WHAT YOU ARE ASKED TO DO -
Without including any pictures, write out all the records word for word.

Entries taken from a collection:
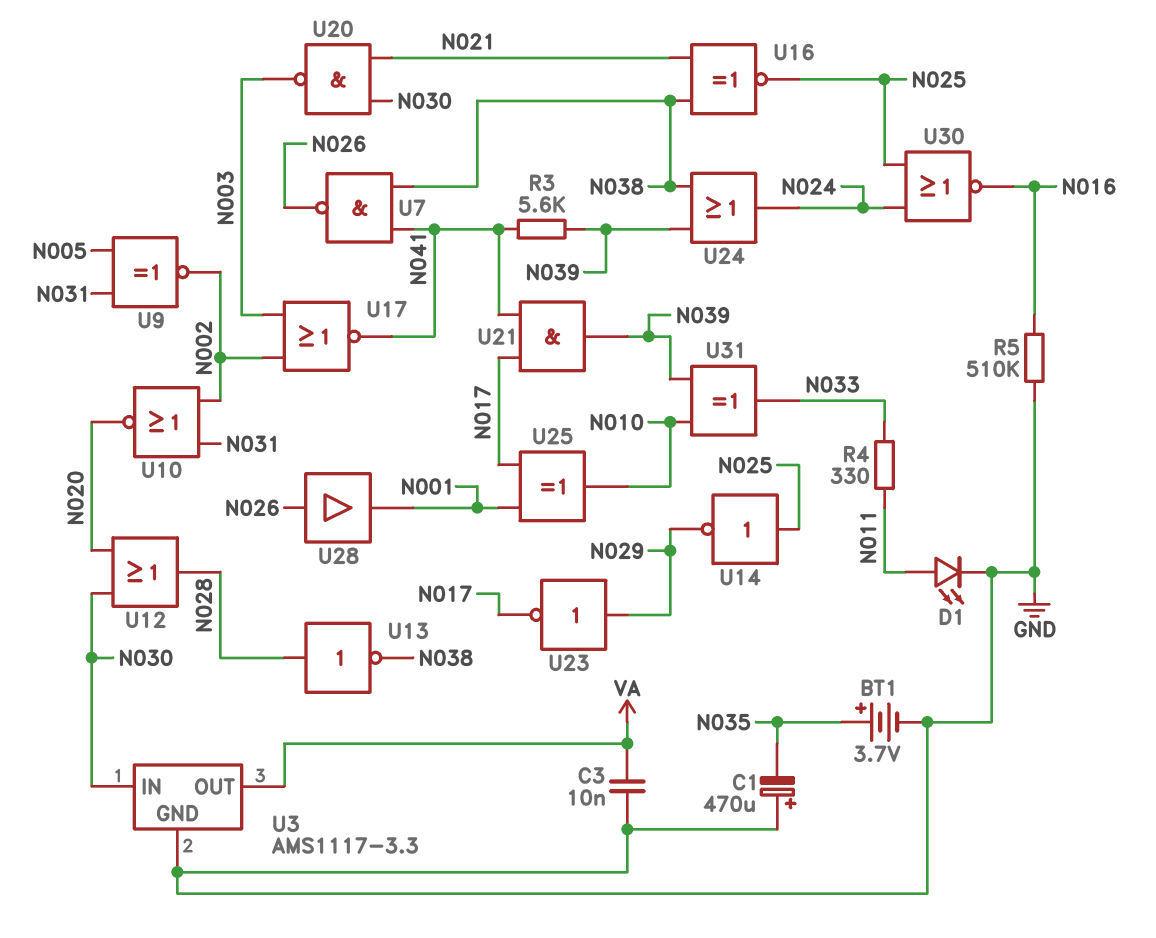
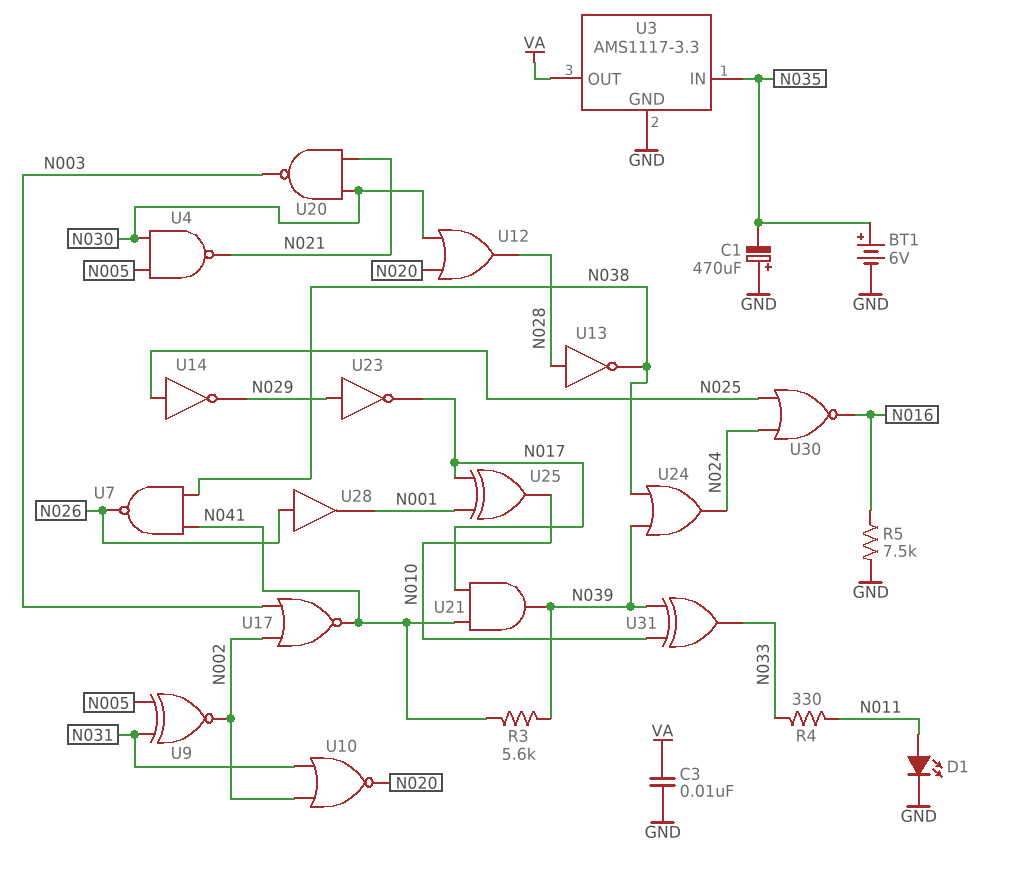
BT1: 3.7V (plus N035, minus GND) -> 6V (plus N035, minus GND)
R5: 510k (GND, N016) -> 7.5k (GND, N016)
U3 pin IN: N030 -> N035
U4: none -> NAND (in N005, in N030, out N021)
U16: XNOR (in N021, in N038, out N025) -> none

OUTPUT -
BT1: 3.7V (plus N035, minus GND) -> 6V (plus N035, minus GND)
R5: 510k (GND, N016) -> 7.5k (GND, N016)
U3 pin IN: N030 -> N035
U4: none -> NAND (in N005, in N030, out N021)
U16: XNOR (in N021, in N038, out N025) -> none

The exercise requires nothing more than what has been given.